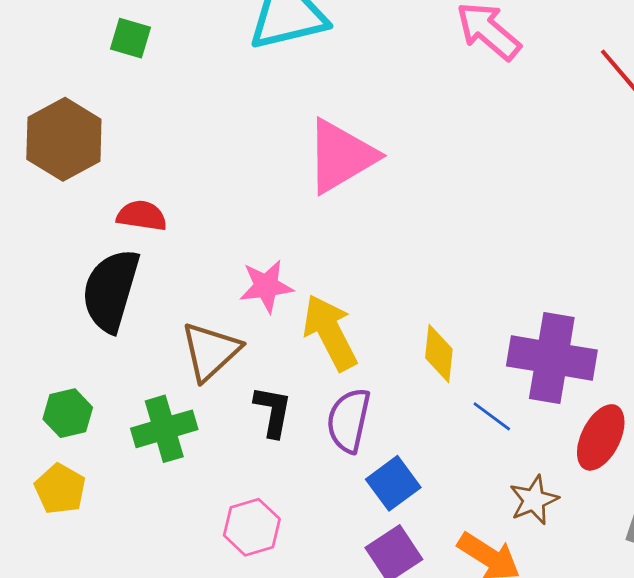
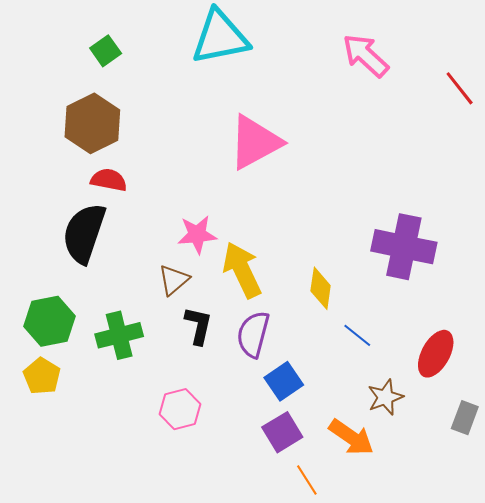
green square: (131, 38) -> (106, 51), turned 36
brown hexagon: (64, 139) -> (92, 123), moved
brown triangle: (210, 351) -> (174, 280), moved, size x0.7
purple cross: (552, 358) -> (404, 247), moved
green hexagon: (68, 413) -> (49, 321), size x1.4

**AIM OF THE EXERCISE:**
Whenever a line of the data holds the string "size", pick that line out.

**EXERCISE RESPONSE:**
brown triangle: (210, 351) -> (174, 280), moved, size x0.7
green hexagon: (68, 413) -> (49, 321), size x1.4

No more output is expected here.